짧은 문제: 아래 기록에서 문자열 "clef"가 들어 있는 줄을 빠짐없이 추출하세요. 대소문자는 구분합니다.

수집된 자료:
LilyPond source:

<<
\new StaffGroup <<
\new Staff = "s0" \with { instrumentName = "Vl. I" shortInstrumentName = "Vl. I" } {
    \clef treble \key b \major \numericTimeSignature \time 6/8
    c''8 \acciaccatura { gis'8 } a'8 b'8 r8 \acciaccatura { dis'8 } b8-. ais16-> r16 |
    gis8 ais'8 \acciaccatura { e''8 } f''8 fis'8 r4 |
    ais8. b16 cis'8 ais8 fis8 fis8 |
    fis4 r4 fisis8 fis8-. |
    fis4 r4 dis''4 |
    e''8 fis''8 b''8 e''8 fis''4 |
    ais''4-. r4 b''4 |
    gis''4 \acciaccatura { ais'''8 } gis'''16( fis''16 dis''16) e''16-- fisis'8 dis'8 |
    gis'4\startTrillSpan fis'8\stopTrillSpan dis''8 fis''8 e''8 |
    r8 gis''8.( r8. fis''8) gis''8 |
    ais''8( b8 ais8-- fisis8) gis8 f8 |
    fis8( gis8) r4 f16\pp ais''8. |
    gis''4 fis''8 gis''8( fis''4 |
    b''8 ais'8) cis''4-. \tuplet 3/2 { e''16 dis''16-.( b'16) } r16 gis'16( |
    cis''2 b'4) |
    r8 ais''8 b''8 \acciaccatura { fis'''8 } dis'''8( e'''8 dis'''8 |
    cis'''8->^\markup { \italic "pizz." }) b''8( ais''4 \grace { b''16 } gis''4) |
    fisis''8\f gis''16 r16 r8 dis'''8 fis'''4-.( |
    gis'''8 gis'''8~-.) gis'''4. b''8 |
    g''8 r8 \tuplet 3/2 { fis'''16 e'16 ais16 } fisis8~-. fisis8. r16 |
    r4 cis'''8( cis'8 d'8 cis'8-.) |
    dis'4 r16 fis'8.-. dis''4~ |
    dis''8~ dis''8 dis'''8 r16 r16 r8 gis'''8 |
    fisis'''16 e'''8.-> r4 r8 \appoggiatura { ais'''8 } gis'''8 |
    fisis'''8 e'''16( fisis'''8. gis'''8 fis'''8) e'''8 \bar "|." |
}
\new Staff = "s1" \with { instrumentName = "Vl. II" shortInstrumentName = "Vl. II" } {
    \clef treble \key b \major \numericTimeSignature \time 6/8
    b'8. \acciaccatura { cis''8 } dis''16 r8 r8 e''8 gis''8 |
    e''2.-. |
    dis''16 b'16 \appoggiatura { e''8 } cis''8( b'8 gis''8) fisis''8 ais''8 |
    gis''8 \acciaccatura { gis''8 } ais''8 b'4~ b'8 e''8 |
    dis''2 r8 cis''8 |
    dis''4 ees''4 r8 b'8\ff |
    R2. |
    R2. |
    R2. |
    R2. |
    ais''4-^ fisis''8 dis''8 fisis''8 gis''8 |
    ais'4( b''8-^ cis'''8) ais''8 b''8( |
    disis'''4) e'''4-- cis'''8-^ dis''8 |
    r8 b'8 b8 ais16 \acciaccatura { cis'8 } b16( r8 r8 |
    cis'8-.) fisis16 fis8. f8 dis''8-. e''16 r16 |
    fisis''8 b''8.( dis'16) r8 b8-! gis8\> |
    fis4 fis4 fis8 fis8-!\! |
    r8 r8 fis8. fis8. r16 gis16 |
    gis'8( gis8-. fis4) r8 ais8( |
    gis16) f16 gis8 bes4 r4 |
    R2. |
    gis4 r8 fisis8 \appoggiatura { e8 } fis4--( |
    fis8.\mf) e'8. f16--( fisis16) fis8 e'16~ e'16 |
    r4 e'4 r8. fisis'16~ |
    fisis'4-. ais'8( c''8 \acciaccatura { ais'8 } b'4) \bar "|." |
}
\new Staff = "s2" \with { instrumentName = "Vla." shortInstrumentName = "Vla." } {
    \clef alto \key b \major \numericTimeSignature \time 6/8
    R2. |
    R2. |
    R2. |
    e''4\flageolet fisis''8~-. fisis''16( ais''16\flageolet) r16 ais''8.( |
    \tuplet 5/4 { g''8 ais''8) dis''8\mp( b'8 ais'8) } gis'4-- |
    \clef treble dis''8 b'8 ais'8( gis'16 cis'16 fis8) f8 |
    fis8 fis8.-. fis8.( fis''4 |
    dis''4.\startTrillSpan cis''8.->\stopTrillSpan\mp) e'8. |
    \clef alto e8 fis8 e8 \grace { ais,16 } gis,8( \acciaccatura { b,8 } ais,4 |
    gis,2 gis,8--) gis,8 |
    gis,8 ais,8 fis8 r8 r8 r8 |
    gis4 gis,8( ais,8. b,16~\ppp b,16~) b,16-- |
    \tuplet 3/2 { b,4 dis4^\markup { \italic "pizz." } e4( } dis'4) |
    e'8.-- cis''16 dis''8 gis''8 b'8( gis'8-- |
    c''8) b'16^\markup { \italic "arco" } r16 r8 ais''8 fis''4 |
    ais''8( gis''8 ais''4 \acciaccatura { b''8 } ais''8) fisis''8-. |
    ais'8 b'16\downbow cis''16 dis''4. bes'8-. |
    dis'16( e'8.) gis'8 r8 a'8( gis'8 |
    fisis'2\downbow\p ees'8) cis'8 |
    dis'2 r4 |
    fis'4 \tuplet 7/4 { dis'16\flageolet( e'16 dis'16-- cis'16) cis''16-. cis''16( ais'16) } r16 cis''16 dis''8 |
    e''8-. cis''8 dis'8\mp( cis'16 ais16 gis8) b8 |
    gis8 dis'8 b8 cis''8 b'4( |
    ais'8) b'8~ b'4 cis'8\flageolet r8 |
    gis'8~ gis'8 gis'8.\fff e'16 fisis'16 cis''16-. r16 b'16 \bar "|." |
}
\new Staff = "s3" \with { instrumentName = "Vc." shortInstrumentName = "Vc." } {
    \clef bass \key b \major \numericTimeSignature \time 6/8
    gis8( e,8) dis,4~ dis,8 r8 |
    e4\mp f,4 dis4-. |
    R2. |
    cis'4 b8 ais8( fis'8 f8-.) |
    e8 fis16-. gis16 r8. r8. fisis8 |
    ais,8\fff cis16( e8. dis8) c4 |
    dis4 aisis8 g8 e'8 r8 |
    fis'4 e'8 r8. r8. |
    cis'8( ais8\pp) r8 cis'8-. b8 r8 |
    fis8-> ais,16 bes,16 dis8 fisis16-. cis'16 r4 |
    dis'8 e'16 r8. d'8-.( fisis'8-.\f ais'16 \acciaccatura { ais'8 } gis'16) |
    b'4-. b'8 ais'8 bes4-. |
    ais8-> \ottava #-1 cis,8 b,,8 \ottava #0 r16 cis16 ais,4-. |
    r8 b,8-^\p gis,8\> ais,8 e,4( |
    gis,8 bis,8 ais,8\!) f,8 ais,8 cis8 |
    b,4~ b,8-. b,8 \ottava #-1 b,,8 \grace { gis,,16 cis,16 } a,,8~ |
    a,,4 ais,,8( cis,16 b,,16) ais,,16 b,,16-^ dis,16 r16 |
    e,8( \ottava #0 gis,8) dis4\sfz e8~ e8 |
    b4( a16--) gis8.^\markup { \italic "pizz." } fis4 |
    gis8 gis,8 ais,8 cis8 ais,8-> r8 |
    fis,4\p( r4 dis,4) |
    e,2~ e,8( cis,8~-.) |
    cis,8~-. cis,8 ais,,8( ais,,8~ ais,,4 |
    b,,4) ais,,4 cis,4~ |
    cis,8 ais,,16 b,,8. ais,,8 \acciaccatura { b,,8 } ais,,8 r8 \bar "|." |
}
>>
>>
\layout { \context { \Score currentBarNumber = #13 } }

최종 결과:
    \clef treble \key b \major \numericTimeSignature \time 6/8
    \clef treble \key b \major \numericTimeSignature \time 6/8
    \clef alto \key b \major \numericTimeSignature \time 6/8
    \clef treble dis''8 b'8 ais'8( gis'16 cis'16 fis8) f8 |
    \clef alto e8 fis8 e8 \grace { ais,16 } gis,8( \acciaccatura { b,8 } ais,4 |
    \clef bass \key b \major \numericTimeSignature \time 6/8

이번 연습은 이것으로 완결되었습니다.